> [STORED DATA]
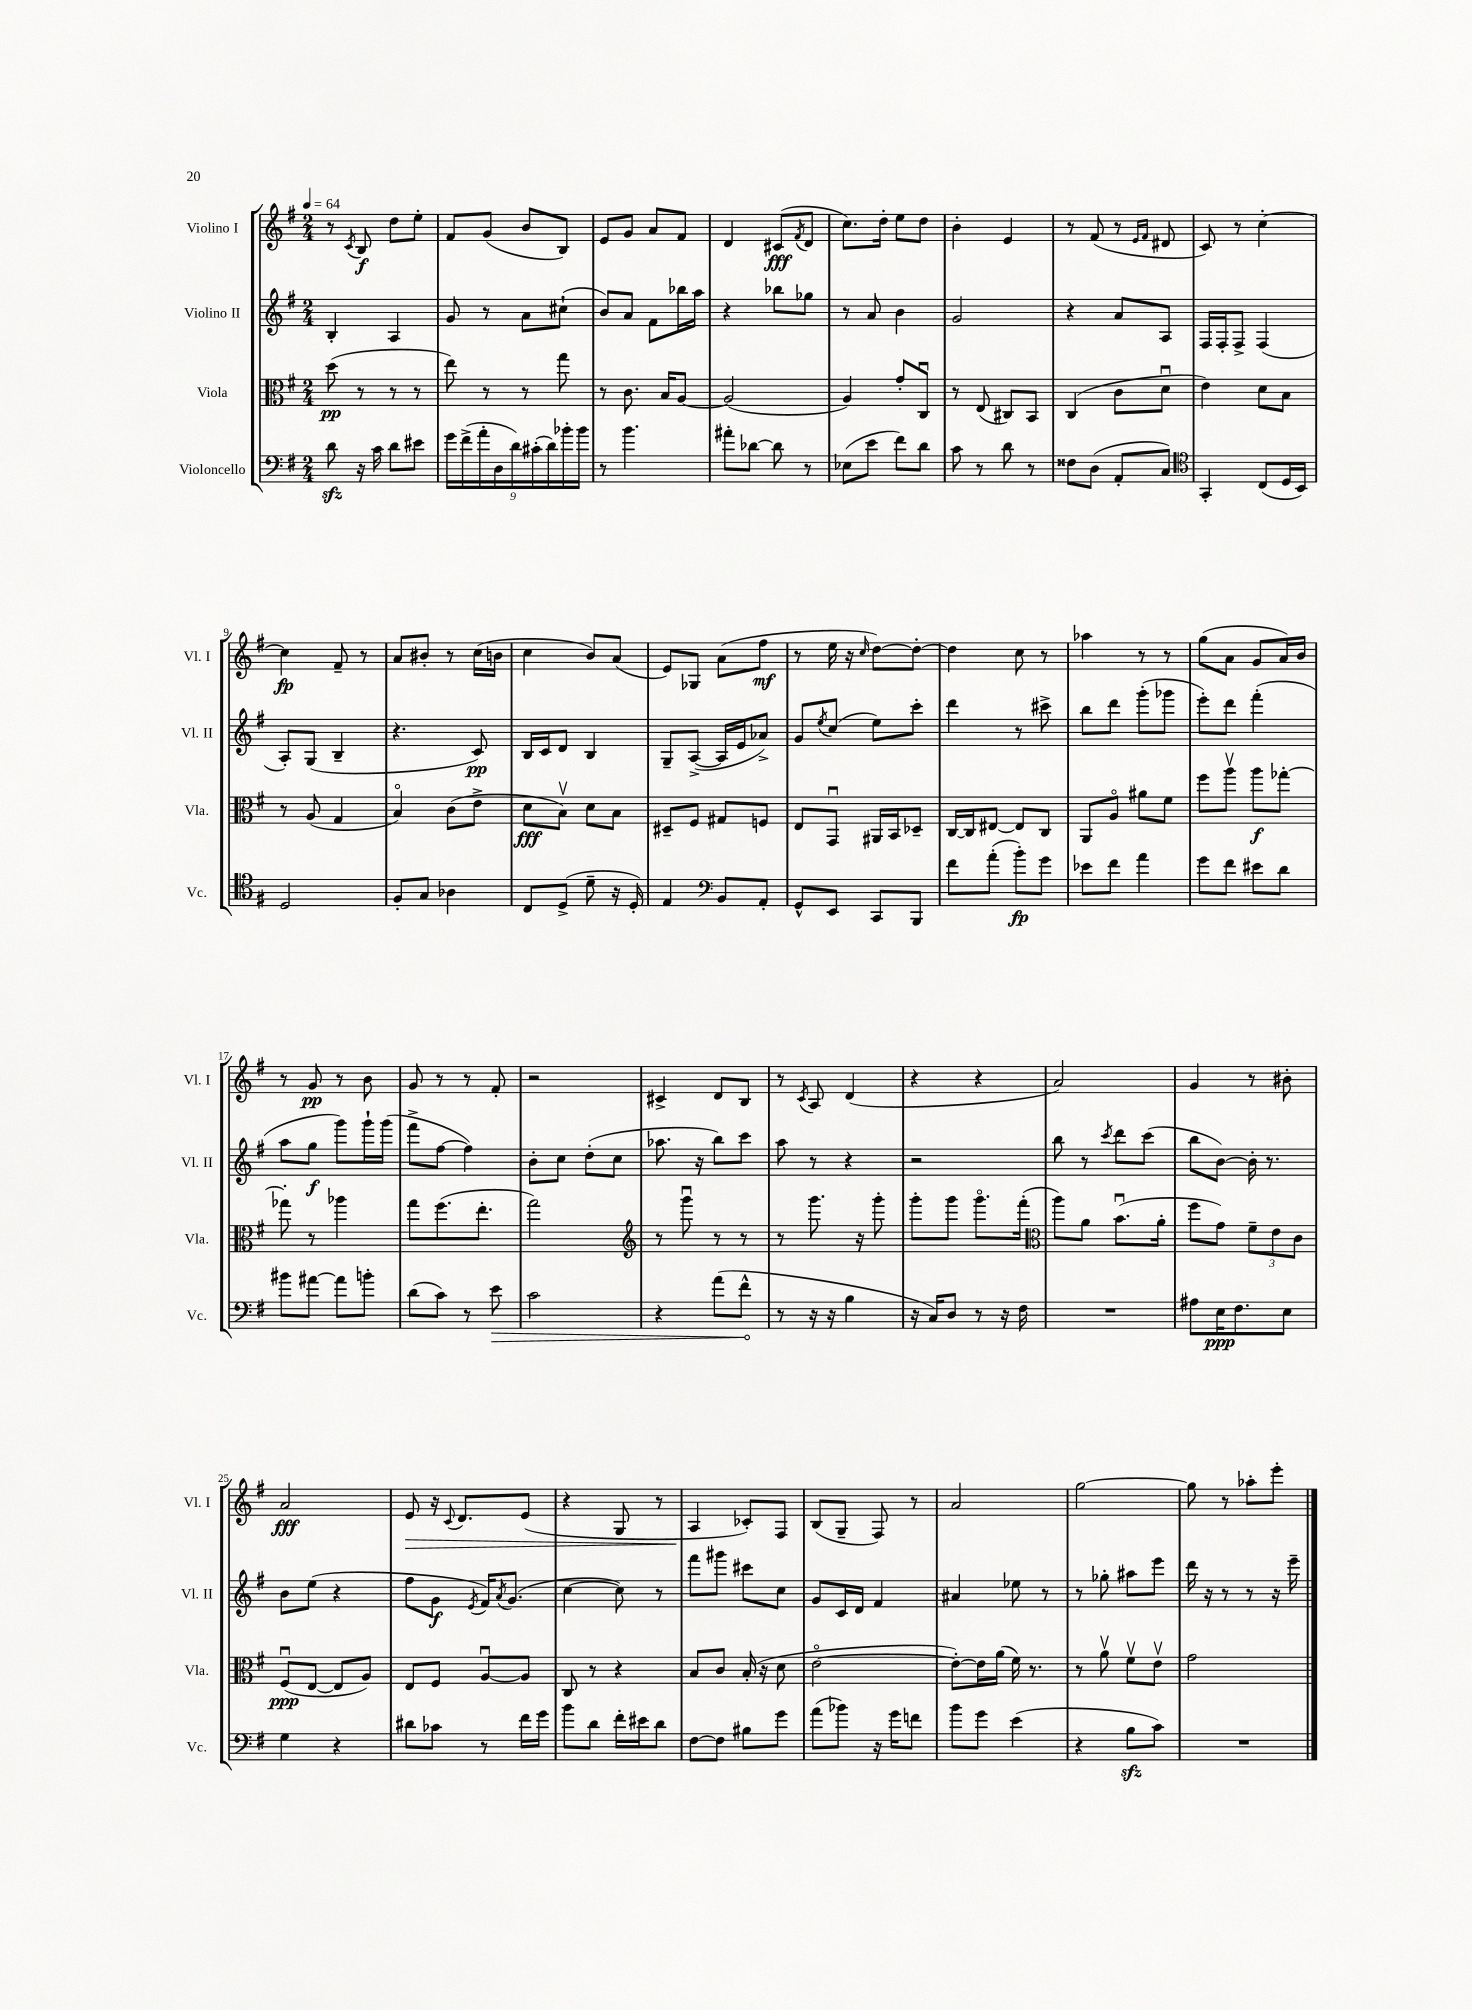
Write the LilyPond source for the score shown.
--
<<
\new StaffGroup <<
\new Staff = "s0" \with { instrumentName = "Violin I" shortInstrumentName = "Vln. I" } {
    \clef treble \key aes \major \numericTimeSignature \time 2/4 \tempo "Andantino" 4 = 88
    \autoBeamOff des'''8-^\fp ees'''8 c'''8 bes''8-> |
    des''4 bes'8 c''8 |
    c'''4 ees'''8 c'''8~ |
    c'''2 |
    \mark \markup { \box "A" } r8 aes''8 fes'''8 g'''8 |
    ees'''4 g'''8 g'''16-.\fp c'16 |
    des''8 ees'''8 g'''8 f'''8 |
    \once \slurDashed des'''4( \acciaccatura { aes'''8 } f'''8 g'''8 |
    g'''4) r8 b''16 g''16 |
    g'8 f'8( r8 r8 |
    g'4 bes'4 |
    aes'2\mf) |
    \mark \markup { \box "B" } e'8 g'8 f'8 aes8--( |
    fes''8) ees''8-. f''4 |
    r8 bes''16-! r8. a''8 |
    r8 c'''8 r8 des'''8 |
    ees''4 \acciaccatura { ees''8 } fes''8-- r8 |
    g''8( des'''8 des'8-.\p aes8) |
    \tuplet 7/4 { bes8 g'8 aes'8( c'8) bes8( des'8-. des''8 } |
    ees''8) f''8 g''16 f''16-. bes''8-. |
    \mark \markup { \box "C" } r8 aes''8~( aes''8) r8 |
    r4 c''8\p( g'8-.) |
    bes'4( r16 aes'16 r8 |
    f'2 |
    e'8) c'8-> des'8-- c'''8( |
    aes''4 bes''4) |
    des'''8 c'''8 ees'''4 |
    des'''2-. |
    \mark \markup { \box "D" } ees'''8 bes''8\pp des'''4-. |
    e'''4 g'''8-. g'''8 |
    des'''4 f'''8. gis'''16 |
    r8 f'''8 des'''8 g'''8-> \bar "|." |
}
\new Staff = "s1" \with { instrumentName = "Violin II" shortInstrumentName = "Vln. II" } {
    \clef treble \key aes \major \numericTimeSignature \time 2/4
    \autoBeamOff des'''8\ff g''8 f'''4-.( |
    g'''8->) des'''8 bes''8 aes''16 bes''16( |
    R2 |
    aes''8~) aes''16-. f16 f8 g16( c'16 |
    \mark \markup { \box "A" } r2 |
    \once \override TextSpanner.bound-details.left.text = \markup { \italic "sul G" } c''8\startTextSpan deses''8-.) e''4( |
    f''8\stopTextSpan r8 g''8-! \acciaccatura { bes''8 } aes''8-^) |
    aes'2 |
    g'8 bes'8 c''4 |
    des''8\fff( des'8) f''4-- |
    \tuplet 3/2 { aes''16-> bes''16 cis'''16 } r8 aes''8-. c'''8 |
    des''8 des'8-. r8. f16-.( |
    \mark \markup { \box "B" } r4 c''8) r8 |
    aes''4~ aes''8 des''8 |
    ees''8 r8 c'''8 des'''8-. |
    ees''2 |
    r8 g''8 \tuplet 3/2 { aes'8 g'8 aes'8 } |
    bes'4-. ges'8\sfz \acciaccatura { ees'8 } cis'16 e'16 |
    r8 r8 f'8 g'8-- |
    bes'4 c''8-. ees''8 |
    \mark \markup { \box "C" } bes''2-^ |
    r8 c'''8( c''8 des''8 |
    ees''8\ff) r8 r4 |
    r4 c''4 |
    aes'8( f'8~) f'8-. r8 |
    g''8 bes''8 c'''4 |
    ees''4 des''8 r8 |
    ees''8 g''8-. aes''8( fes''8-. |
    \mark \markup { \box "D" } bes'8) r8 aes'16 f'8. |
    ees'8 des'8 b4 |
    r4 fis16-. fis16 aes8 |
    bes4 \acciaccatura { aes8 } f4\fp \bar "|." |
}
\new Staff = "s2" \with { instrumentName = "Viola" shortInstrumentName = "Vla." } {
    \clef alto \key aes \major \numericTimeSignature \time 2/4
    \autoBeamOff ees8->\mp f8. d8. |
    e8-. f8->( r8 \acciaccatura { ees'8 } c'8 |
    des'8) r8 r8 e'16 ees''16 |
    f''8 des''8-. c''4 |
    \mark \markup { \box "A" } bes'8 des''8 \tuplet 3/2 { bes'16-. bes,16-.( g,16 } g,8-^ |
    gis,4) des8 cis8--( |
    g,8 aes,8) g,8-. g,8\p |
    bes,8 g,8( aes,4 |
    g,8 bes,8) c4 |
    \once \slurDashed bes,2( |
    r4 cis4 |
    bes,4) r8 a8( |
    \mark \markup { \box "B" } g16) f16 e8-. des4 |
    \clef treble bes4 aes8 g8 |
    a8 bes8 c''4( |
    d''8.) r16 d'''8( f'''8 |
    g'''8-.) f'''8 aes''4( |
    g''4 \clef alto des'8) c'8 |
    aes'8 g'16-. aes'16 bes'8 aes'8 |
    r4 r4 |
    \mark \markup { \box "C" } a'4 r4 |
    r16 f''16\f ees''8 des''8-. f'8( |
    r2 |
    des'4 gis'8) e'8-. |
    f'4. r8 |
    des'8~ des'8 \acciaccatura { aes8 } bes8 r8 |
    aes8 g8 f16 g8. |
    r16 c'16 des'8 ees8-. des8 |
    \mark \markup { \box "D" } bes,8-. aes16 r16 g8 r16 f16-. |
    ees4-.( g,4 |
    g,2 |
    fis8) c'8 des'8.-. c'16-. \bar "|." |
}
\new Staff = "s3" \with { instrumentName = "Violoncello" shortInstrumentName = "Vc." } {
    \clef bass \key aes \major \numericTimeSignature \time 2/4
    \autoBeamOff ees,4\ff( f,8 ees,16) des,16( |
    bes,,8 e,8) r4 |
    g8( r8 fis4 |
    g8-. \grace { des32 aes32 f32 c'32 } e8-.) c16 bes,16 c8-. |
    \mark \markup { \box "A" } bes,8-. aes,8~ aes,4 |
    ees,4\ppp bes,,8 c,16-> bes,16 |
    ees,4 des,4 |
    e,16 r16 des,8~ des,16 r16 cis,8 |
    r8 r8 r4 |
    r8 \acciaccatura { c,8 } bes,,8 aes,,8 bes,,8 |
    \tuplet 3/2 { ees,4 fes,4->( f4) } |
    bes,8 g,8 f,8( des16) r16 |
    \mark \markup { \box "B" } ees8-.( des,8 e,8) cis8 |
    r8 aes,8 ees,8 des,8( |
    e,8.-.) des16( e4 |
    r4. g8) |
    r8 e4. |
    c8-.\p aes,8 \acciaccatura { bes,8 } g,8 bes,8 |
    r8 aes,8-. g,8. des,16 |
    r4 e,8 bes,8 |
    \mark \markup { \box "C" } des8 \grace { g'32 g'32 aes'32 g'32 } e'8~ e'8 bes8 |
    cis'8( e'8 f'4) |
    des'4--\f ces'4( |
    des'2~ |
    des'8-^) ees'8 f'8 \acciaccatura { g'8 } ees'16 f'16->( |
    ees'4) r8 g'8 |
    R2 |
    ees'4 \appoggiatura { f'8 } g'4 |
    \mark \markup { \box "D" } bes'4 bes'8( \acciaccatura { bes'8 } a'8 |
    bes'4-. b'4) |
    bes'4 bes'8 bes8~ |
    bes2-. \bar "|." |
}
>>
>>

> [TASK GOAL]
List every line of the items above that contains the string "acciaccatura", copying each line in full.

> [EXERCISE ANSWER]
    \once \slurDashed des'''4( \acciaccatura { aes'''8 } f'''8 g'''8 |
    ees''4 \acciaccatura { ees''8 } fes''8-- r8 |
    f''8\stopTextSpan r8 g''8-! \acciaccatura { bes''8 } aes''8-^) |
    bes'4-. ges'8\sfz \acciaccatura { ees'8 } cis'16 e'16 |
    bes4 \acciaccatura { aes8 } f4\fp \bar "|." |
    e8-. f8->( r8 \acciaccatura { ees'8 } c'8 |
    des'8~ des'8 \acciaccatura { aes8 } bes8 r8 |
    r8 \acciaccatura { c,8 } bes,,8 aes,,8 bes,,8 |
    c8-.\p aes,8 \acciaccatura { bes,8 } g,8 bes,8 |
    des'8-^) ees'8 f'8 \acciaccatura { g'8 } ees'16 f'16->( |
    \mark \markup { \box "D" } bes'4 bes'8( \acciaccatura { bes'8 } a'8 |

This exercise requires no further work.